• _Work order_
Reproduce the listing exactly and skip over any pictures.

• _Provided data_
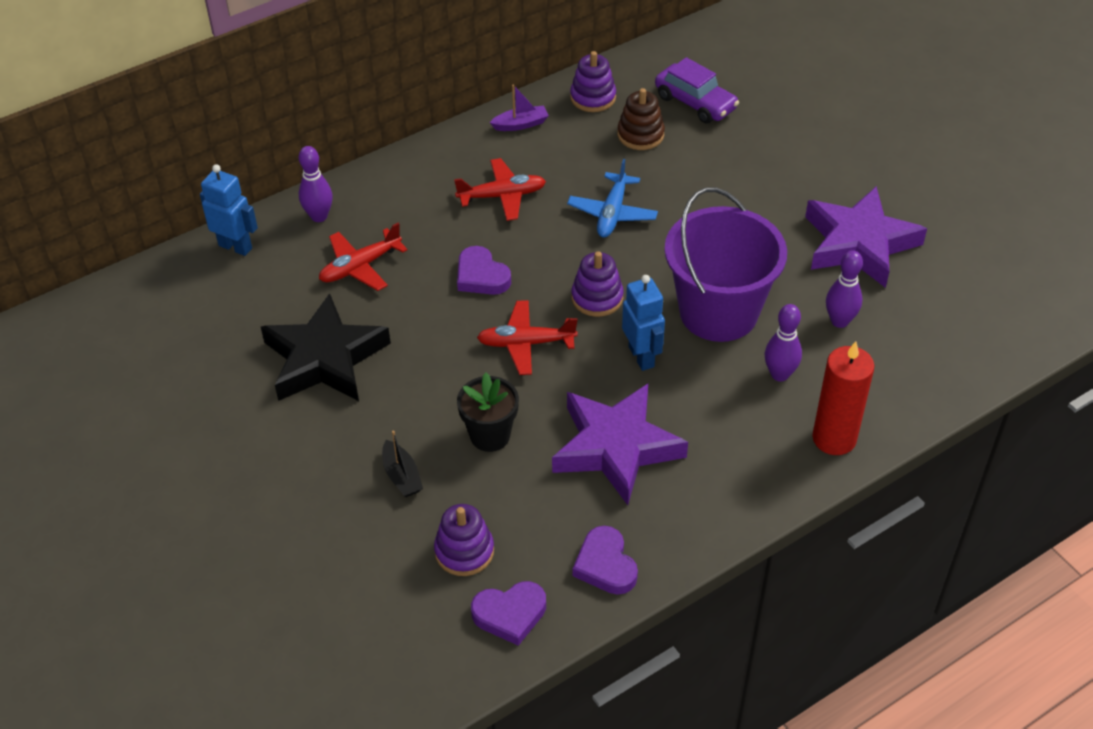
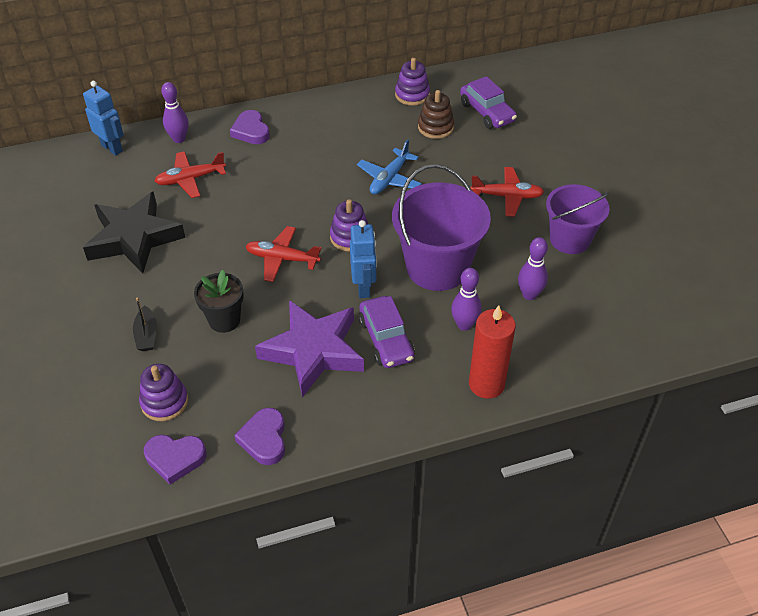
camera: 15 degrees right, 0 degrees up
(481, 276) = (273, 204): purple heart -> purple heart (251, 131)
(502, 196) = (314, 150): red plane -> red plane (507, 196)
(520, 124) = (351, 103): purple boat -> none
(696, 413) = (386, 339): none -> purple car
(859, 243) = (570, 239): purple star -> purple bucket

• _Task response_
camera: 15 degrees right, 0 degrees up
(481, 276) = (273, 204): purple heart -> purple heart (251, 131)
(502, 196) = (314, 150): red plane -> red plane (507, 196)
(520, 124) = (351, 103): purple boat -> none
(696, 413) = (386, 339): none -> purple car
(859, 243) = (570, 239): purple star -> purple bucket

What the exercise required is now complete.